+++ LISTED RECORDS +++
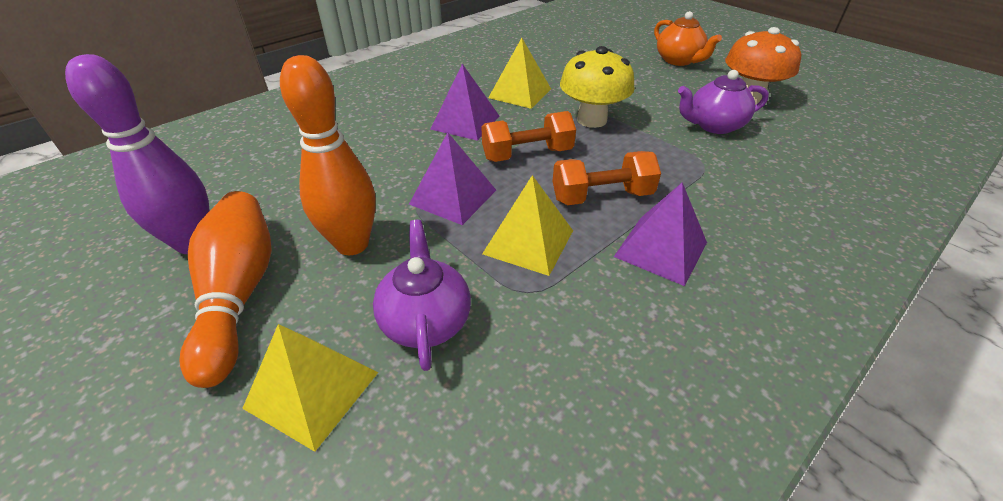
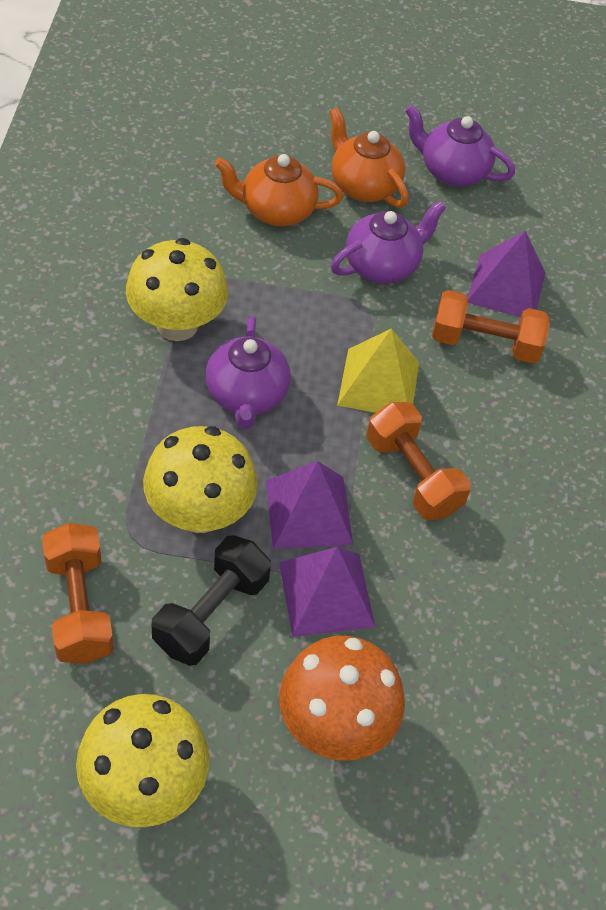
black dumbbell: 0 -> 1
orange bowling pin: 2 -> 0
orange dumbbell: 2 -> 3
orange teapot: 1 -> 2
purple bowling pin: 1 -> 0
purple teapot: 2 -> 3
yellow mushroom: 1 -> 3
yellow pyramid: 3 -> 1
+++
- YOUR OBJECTIVE -
Repeat exactly the lines from the one containing "purple teapot: 2 -> 3" through the last line of the records above, both included, and nothing else.

- ANSWER TO THIS TASK -
purple teapot: 2 -> 3
yellow mushroom: 1 -> 3
yellow pyramid: 3 -> 1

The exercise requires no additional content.